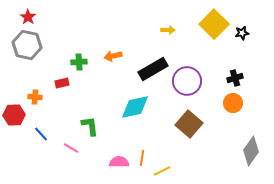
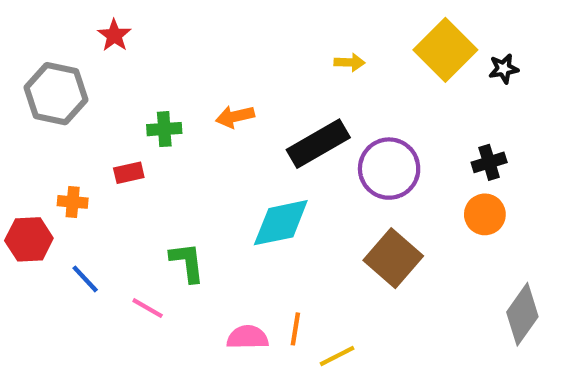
red star: (28, 17) -> (114, 35), moved

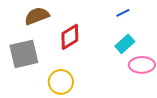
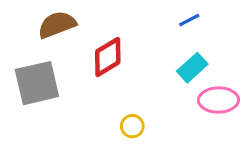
yellow circle: (61, 82) -> (132, 126), moved, size x0.6

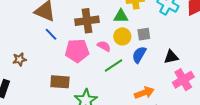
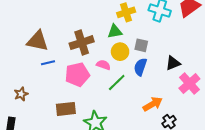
blue line: (51, 34) -> (48, 63), turned -48
gray square: (144, 34) -> (141, 45), turned 32

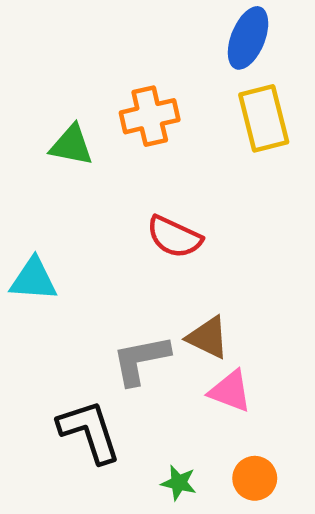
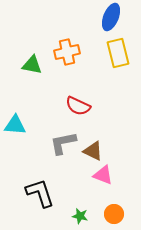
gray L-shape: (141, 360) -> (63, 143), moved

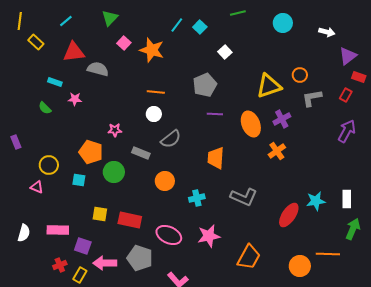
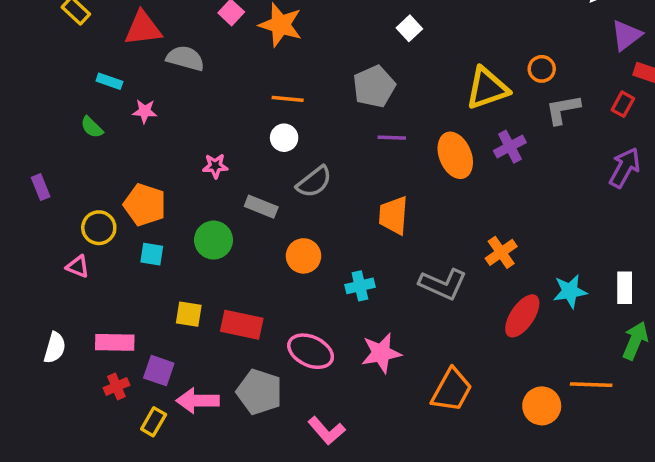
orange cross: (277, 151) -> (501, 252), moved
orange pentagon: (91, 152) -> (145, 205), moved
red cross: (60, 265) -> (116, 386), moved

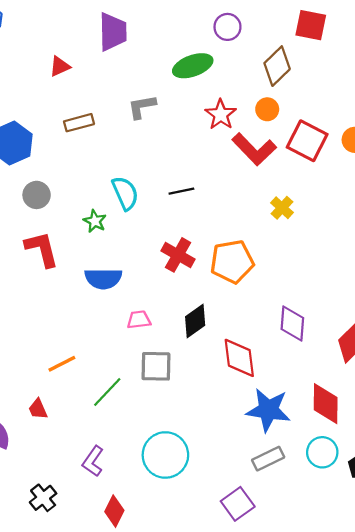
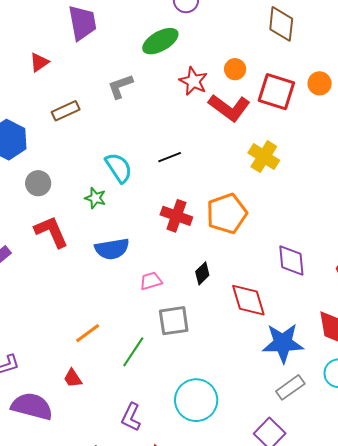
brown diamond: (277, 66) -> (281, 24), moved, turned -30
yellow cross: (282, 208) -> (264, 157), size x1.4
black diamond: (195, 321) -> (202, 273), size x0.7

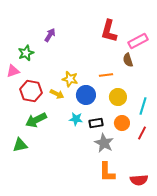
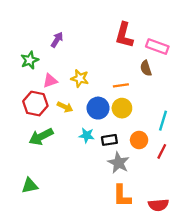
pink rectangle: (138, 41) -> (157, 47), turned 48
pink triangle: (13, 71) -> (50, 81), moved
yellow star: (70, 79) -> (80, 78), moved
yellow circle: (118, 97) -> (122, 108), moved
green triangle: (20, 145) -> (30, 186), moved

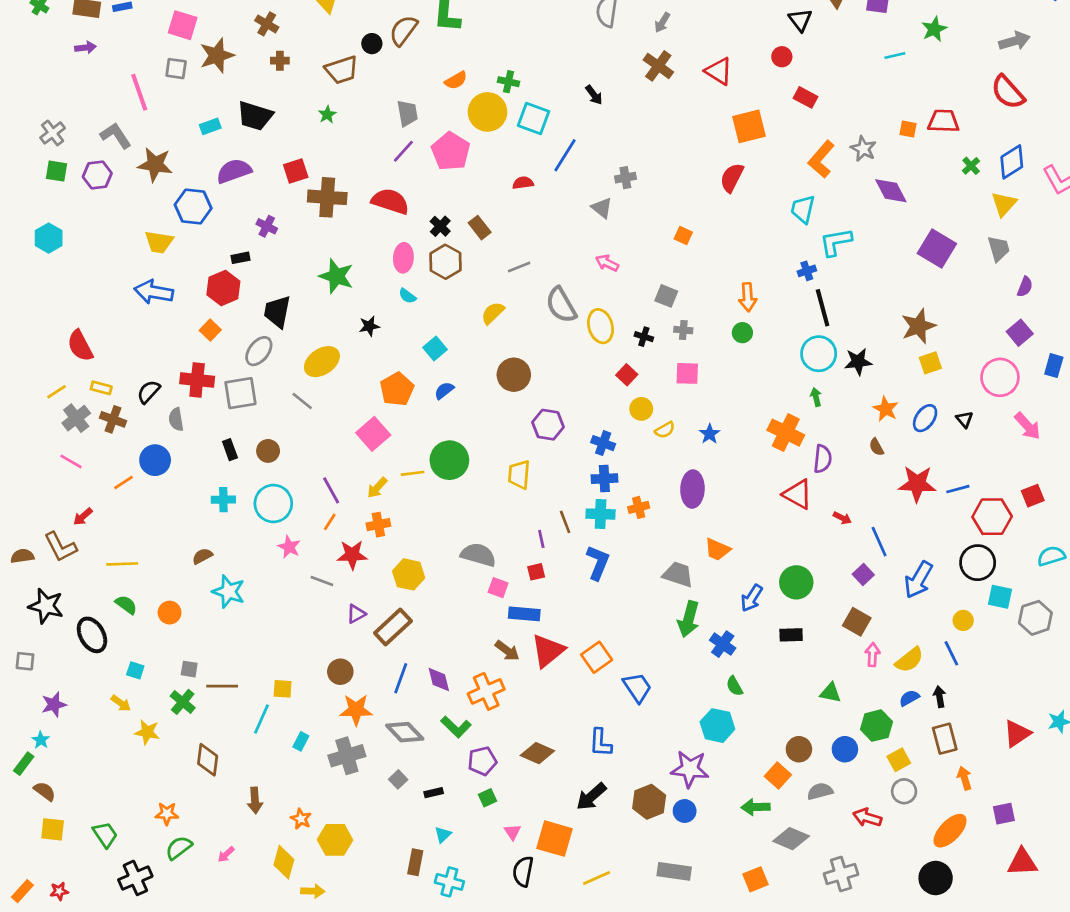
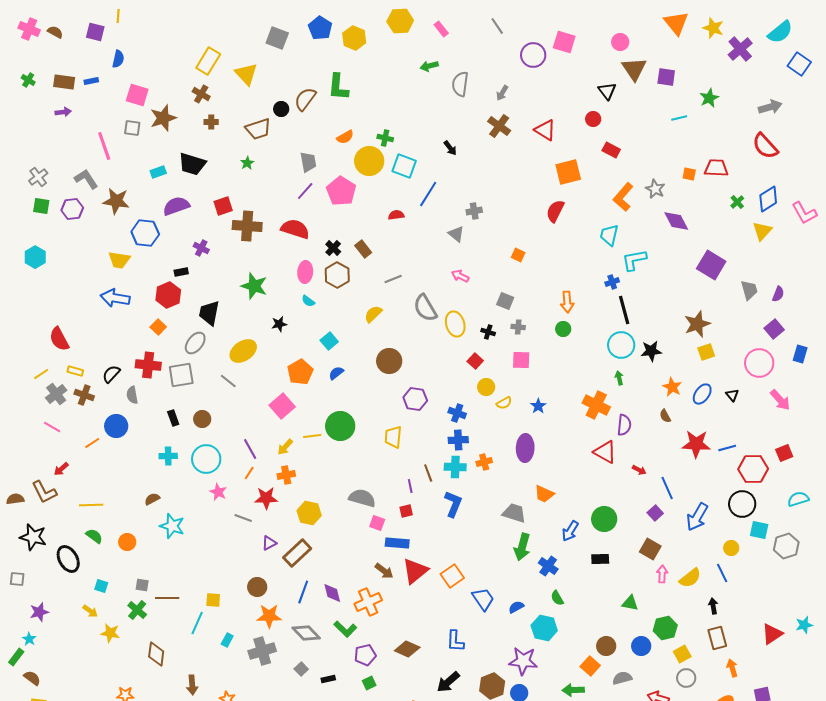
gray trapezoid: (999, 249) -> (749, 290), moved
blue semicircle: (909, 698) -> (516, 607), moved

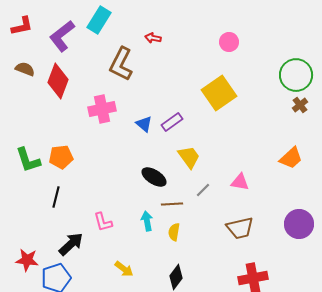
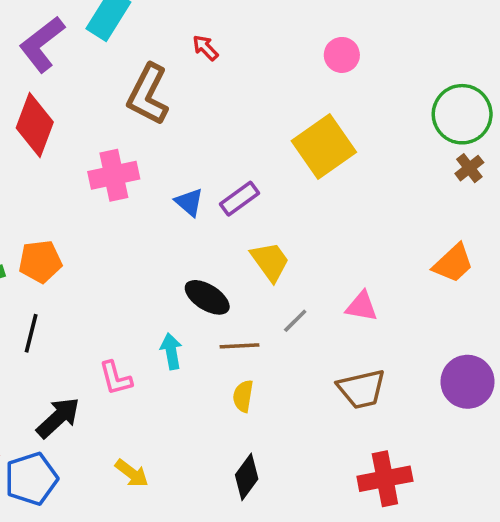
red arrow: (153, 38) -> (205, 48), turned 35
cyan arrow: (147, 221) -> (171, 351), moved
yellow arrow: (124, 269) -> (132, 473), moved

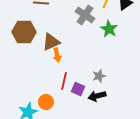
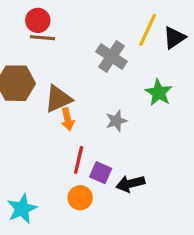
green star: (109, 29) -> (159, 93), moved
gray star: (99, 76) -> (116, 121), moved
orange circle: (46, 102) -> (80, 198), moved

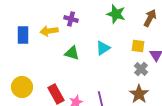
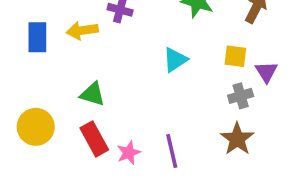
green triangle: (72, 53) -> (93, 94), moved
gray cross: (141, 69) -> (241, 96), turned 32

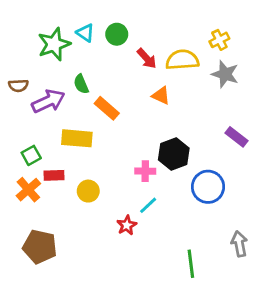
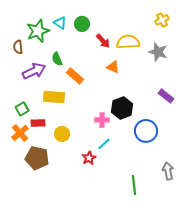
yellow cross: (219, 40) -> (162, 20), moved
brown semicircle: (18, 86) -> (18, 47), moved, turned 88
brown pentagon: (40, 247) -> (37, 158), moved

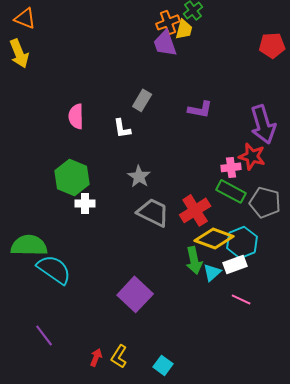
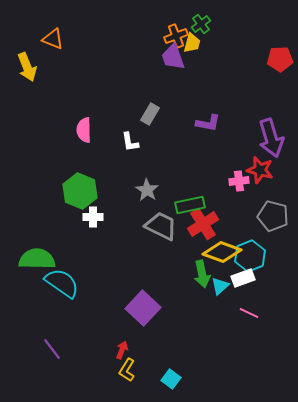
orange triangle: (25, 18) -> (53, 39), moved
green rectangle: (231, 191) -> (190, 205), moved, turned -40
red arrow: (96, 357) -> (122, 350), moved

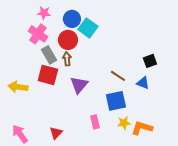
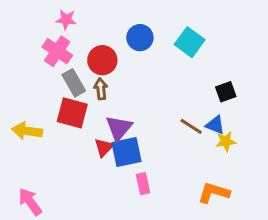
blue circle: (72, 19) -> (140, 38), moved
cyan square: (88, 28) -> (190, 42), moved
brown line: (118, 76) -> (191, 126), moved
blue square: (116, 101) -> (126, 152), moved
yellow star: (124, 123) -> (226, 141), moved
red triangle: (56, 133) -> (104, 147), moved

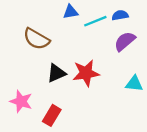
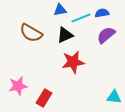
black triangle: (56, 73) -> (65, 35), moved
cyan triangle: (134, 84) -> (114, 97), moved
pink star: (21, 101) -> (18, 86), turned -30

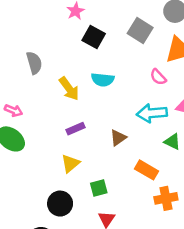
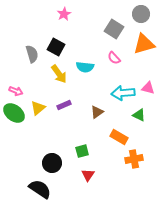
black square: (94, 37) -> (56, 47), moved
pink semicircle: (158, 77) -> (114, 58), moved
yellow triangle: (70, 164) -> (38, 108), moved

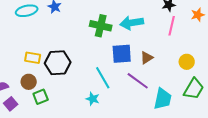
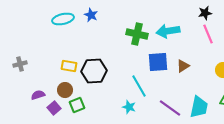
pink line: (172, 26) -> (208, 34), turned -36
purple line: (138, 81) -> (170, 108), moved
purple square: (11, 104) -> (54, 108), moved

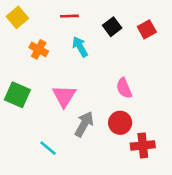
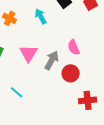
gray arrow: (84, 124) -> (52, 60), moved
red cross: (143, 145) -> (88, 100), moved

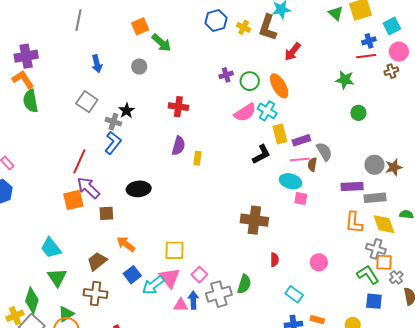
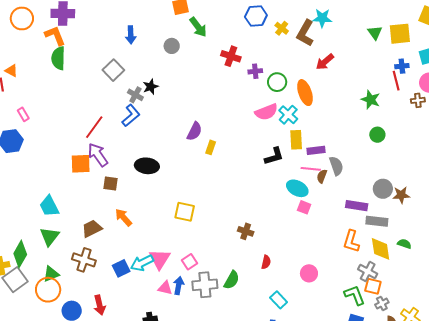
red line: (366, 56) -> (396, 81), turned 72
red cross: (178, 107) -> (231, 56), moved
brown cross: (254, 220) -> (246, 231), moved, size x0.6
yellow square: (174, 250) -> (185, 212), moved
blue square: (132, 275) -> (121, 268), moved

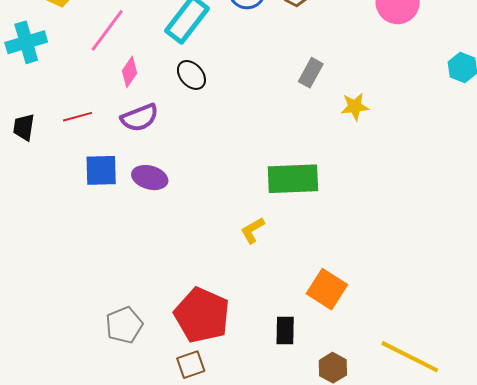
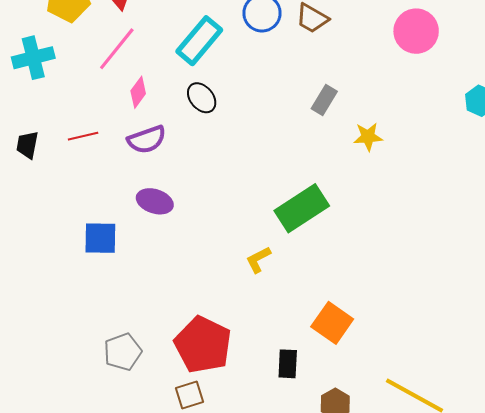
blue square: (101, 170) -> (100, 238), moved
green rectangle: (293, 179) -> (302, 208), turned -33

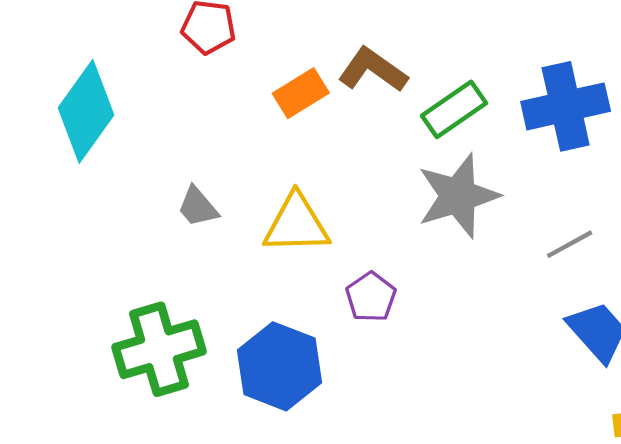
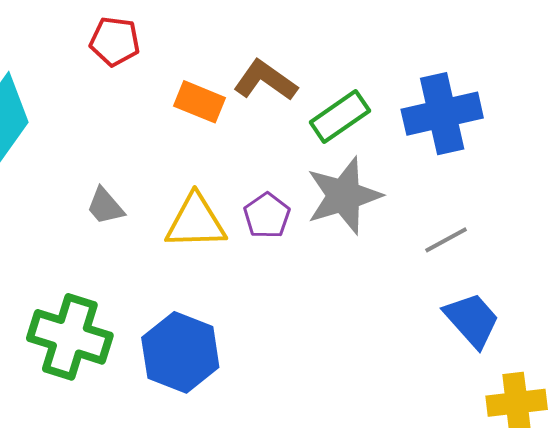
orange rectangle: (301, 93) -> (199, 102), turned 54
purple pentagon: (371, 297) -> (267, 216), moved
green cross: (159, 349) -> (70, 337), turned 34

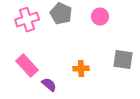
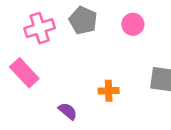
pink rectangle: (27, 66) -> (24, 73), moved

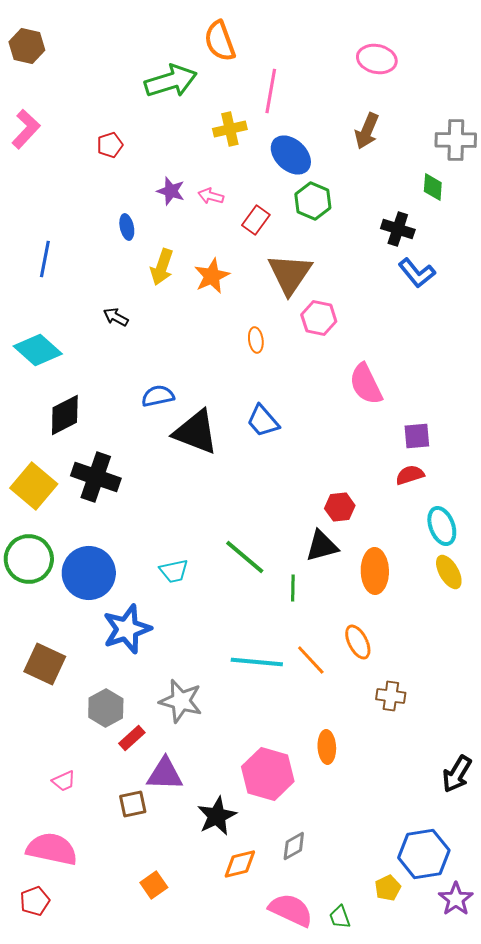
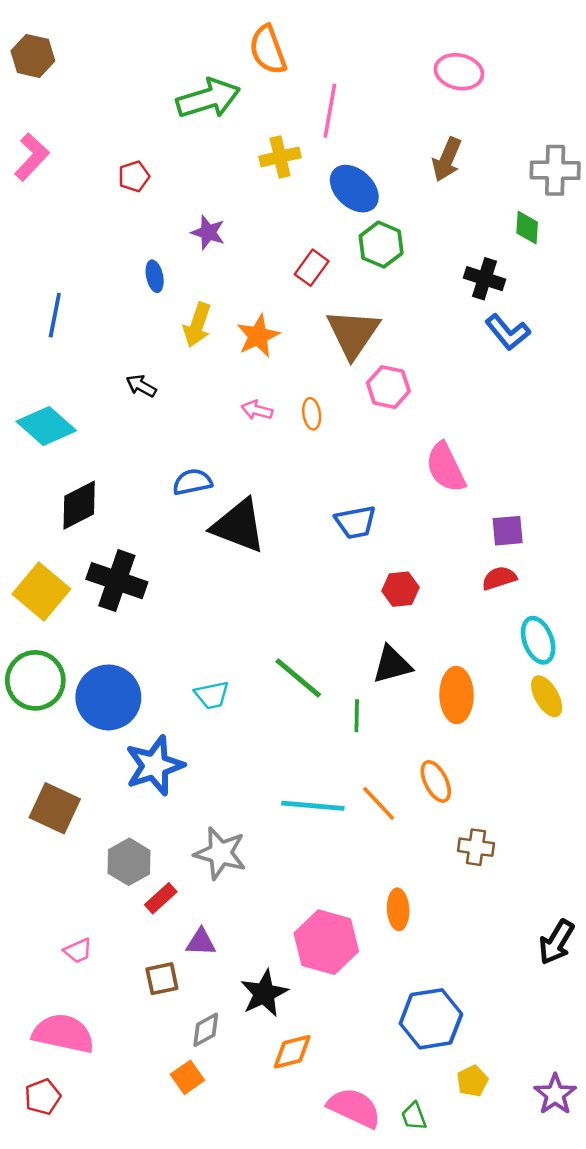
pink arrow: (211, 196) -> (257, 410), moved
blue trapezoid: (263, 421) -> (355, 522), moved, turned -60
red hexagon: (340, 507) -> (401, 589), moved
purple triangle: (165, 774) -> (201, 942), size x0.7
gray diamond: (294, 846) -> (206, 1030), moved
blue hexagon: (424, 854) -> (431, 1019), moved

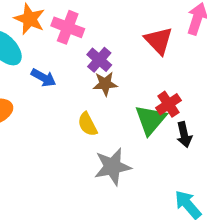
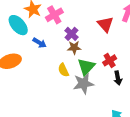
pink cross: (68, 27) -> (54, 15), turned 36
green triangle: (150, 120) -> (86, 67), moved
gray star: (112, 167) -> (83, 84), moved

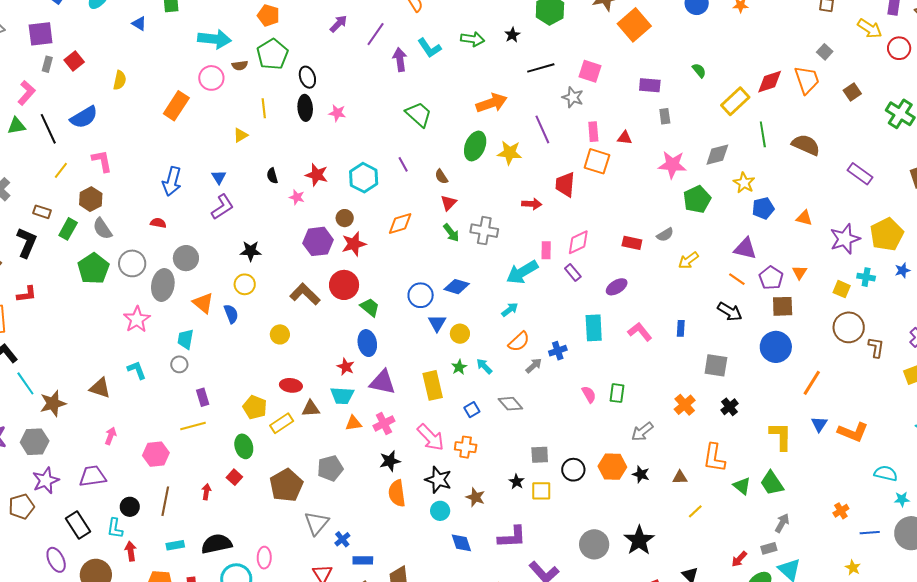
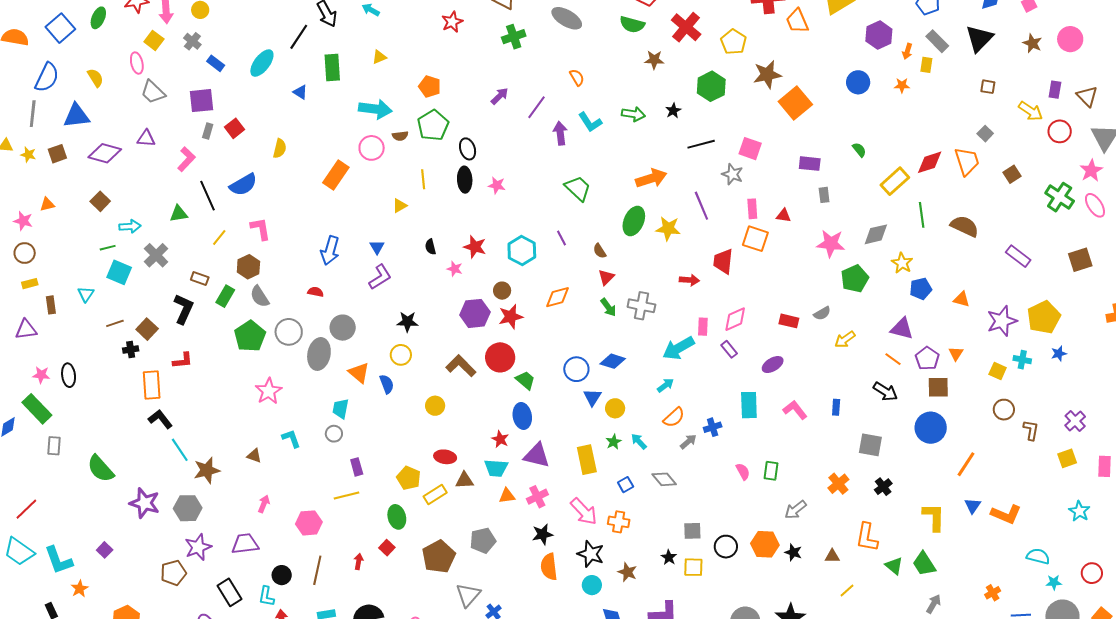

■ ■ ■ ■ ■ ■ ■

TASK BRIEF —
The answer should consist solely of the lines from the one containing "pink rectangle: (27, 66) -> (24, 73), moved" through the last line of the material, copied exactly, with pictures left out.

EXERCISE RESULT —
pink rectangle: (27, 66) -> (24, 73), moved

pink arrow: (211, 196) -> (257, 410), moved
blue trapezoid: (263, 421) -> (355, 522), moved, turned -60
red hexagon: (340, 507) -> (401, 589), moved
purple triangle: (165, 774) -> (201, 942), size x0.7
gray diamond: (294, 846) -> (206, 1030), moved
blue hexagon: (424, 854) -> (431, 1019), moved

pink cross: (68, 27) -> (54, 15), turned 36
green triangle: (150, 120) -> (86, 67), moved
gray star: (112, 167) -> (83, 84), moved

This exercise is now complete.